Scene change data
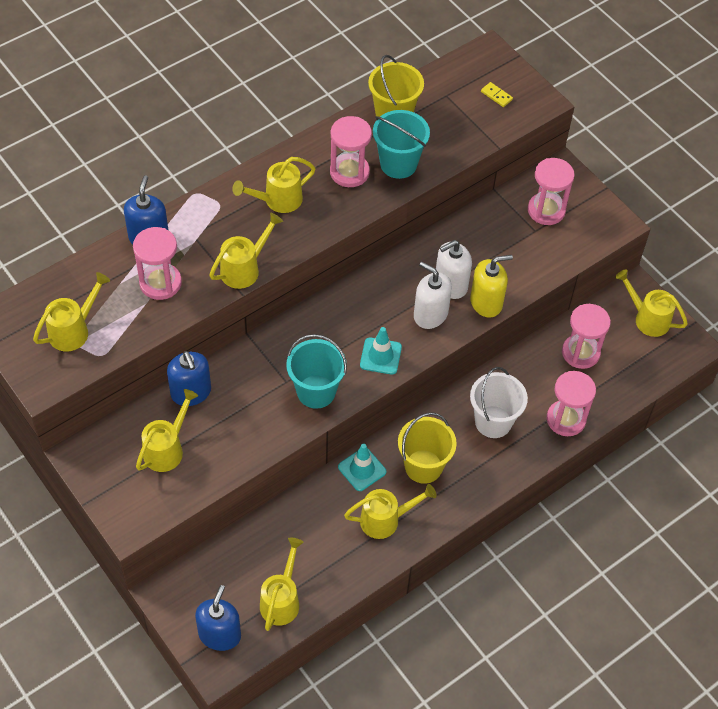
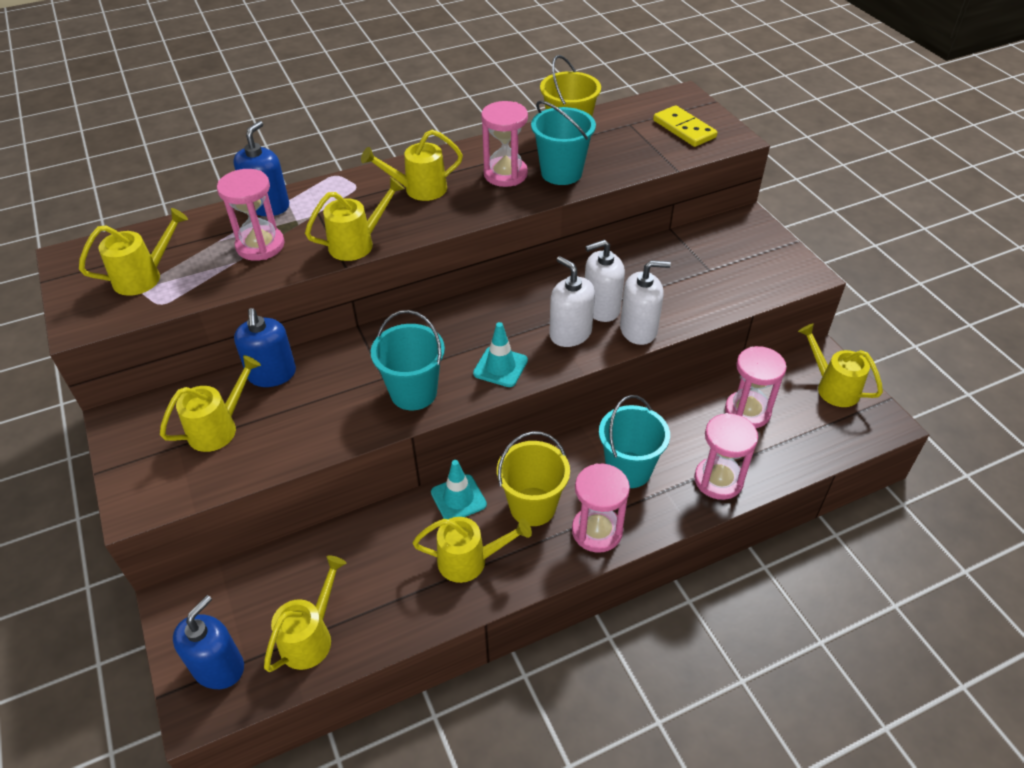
camera: 15 degrees right, 10 degrees down
(486, 302) = (638, 330): yellow soap dispenser -> white soap dispenser
(493, 422) = (628, 470): white bucket -> turquoise bucket
(496, 95) = (684, 129): yellow domino -> yellow domino, size x1.88
(546, 210) = (725, 253): pink hourglass -> pink hourglass (597, 531)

_Task item_
Only a number is wanted here: how many lines of the records above contain "yellow".

_Exercise output_
2